Object correspondence data:
————

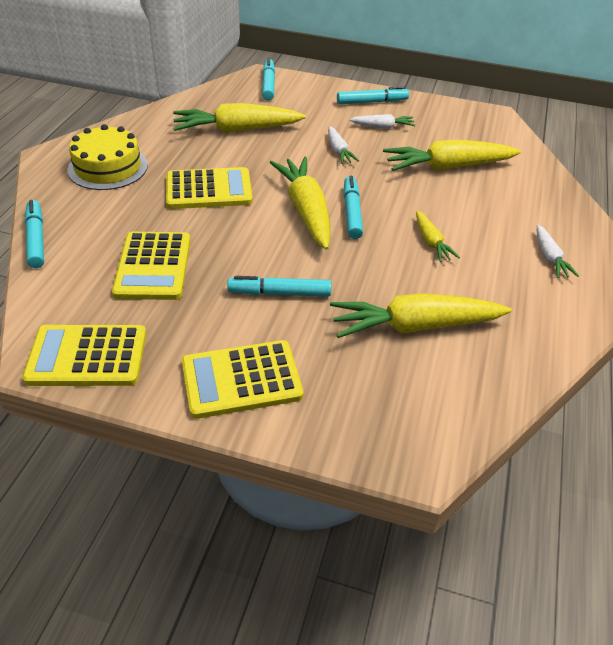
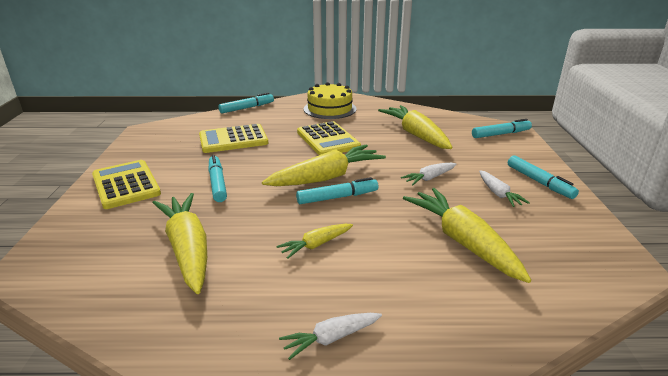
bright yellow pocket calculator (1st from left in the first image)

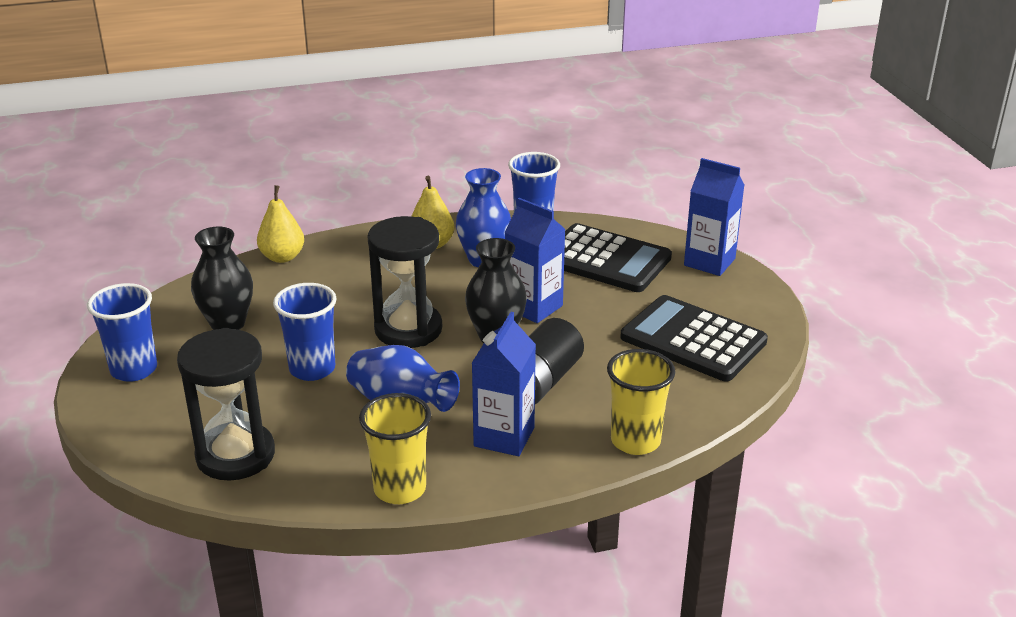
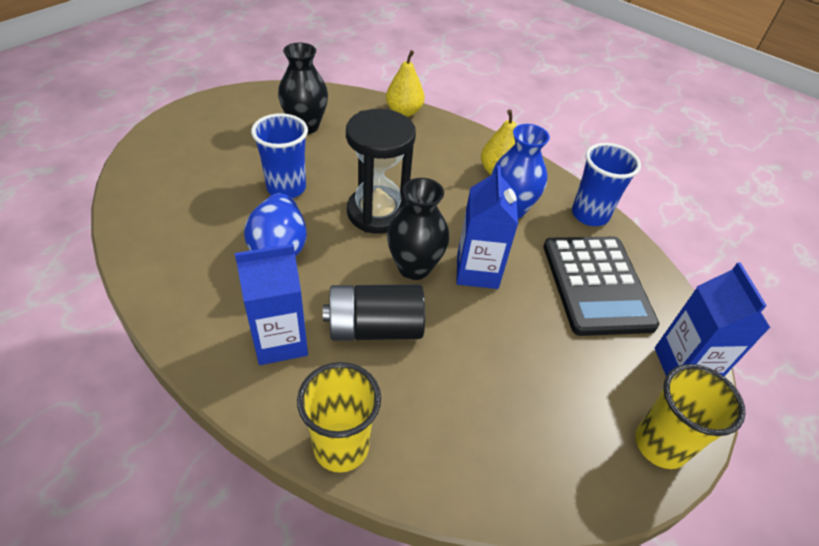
royal blue cup (1st from left in the first image)
jet-black pocket calculator (2nd from left in the first image)
jet-black sandglass (1st from left in the first image)
bright yellow cup (2nd from left)

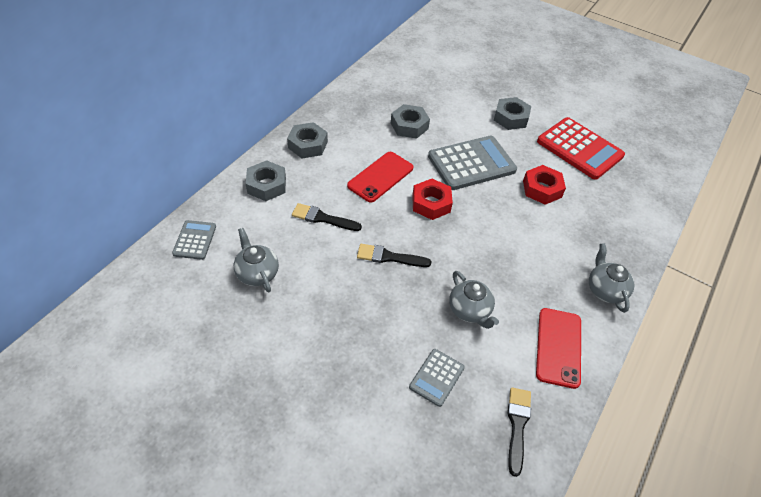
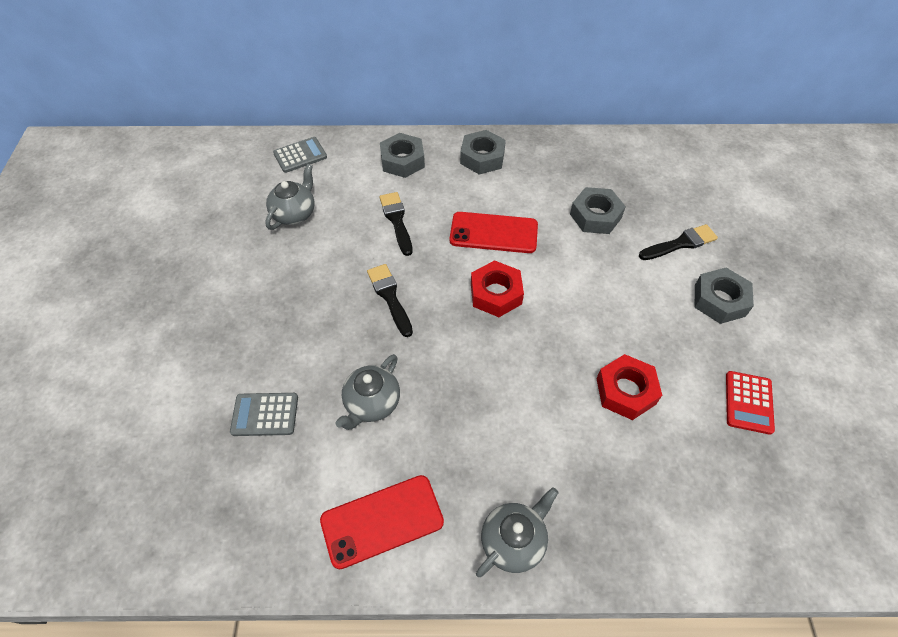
red pocket calculator
gray pocket calculator (3rd from left in the first image)
jet-black brush (3rd from left)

————

Required work: Please retype exactly the lines from the one containing "bright yellow cup (2nd from left)" to the last line of the records above, both included, without any pictures.

Task response:
bright yellow cup (2nd from left)

red pocket calculator
gray pocket calculator (3rd from left in the first image)
jet-black brush (3rd from left)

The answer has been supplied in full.